▶ **EXERCISE DIRECTIONS**: Please tally the lines in the data below that include the string "orange", and reply with only the total.

▶ **SOURCE INFORMATION**:
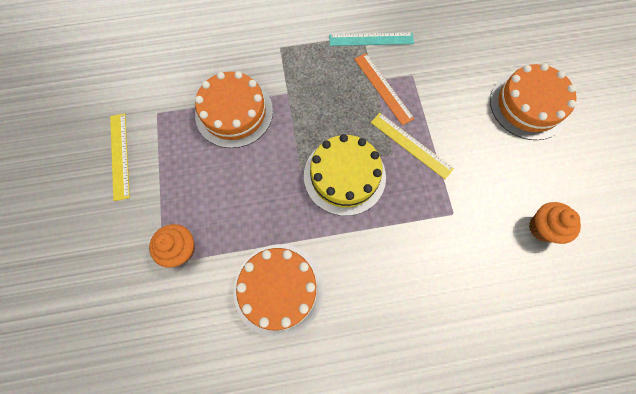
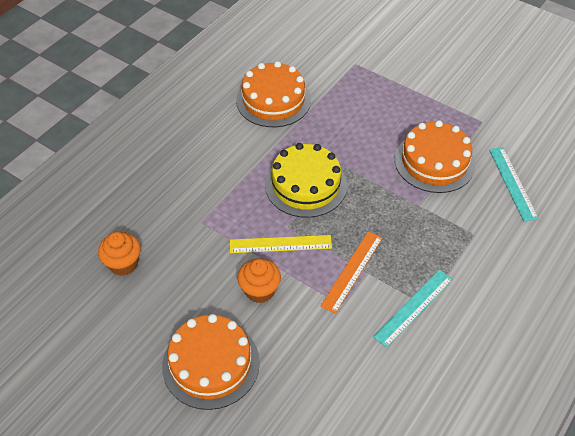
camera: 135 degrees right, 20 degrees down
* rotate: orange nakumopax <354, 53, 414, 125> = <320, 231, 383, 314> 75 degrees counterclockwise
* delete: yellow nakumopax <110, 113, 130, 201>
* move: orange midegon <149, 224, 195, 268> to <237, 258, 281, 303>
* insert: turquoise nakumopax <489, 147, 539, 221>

▶ **SOLVED PROBLEM**: 2